** GIVEN DATA follows **
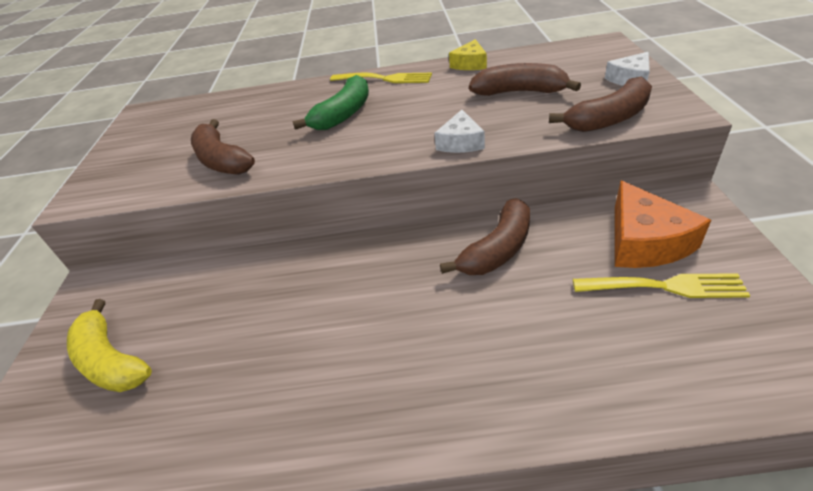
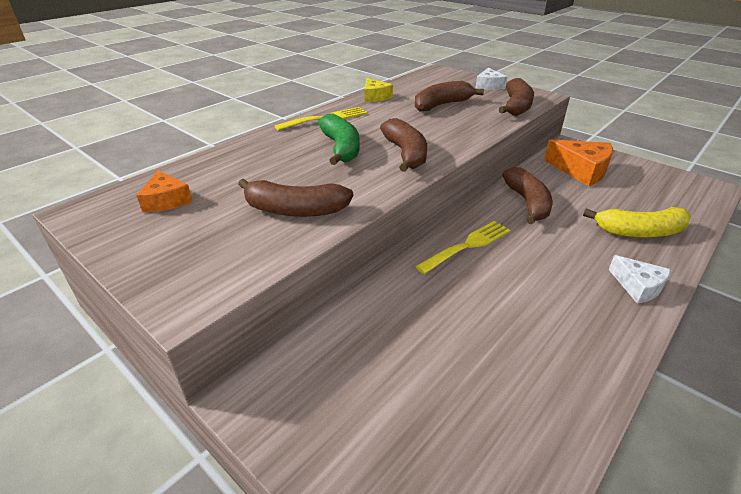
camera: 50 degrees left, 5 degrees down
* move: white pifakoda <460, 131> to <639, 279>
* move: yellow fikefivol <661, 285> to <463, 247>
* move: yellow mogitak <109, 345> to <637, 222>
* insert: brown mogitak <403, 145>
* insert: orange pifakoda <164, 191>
** End of GIVEN DATA **
### WORK ORDER
Leaving aside the pictures, copy the listing above exactly.

### OUTPUT FOR THIS EXERCISE
camera: 50 degrees left, 5 degrees down
* move: white pifakoda <460, 131> to <639, 279>
* move: yellow fikefivol <661, 285> to <463, 247>
* move: yellow mogitak <109, 345> to <637, 222>
* insert: brown mogitak <403, 145>
* insert: orange pifakoda <164, 191>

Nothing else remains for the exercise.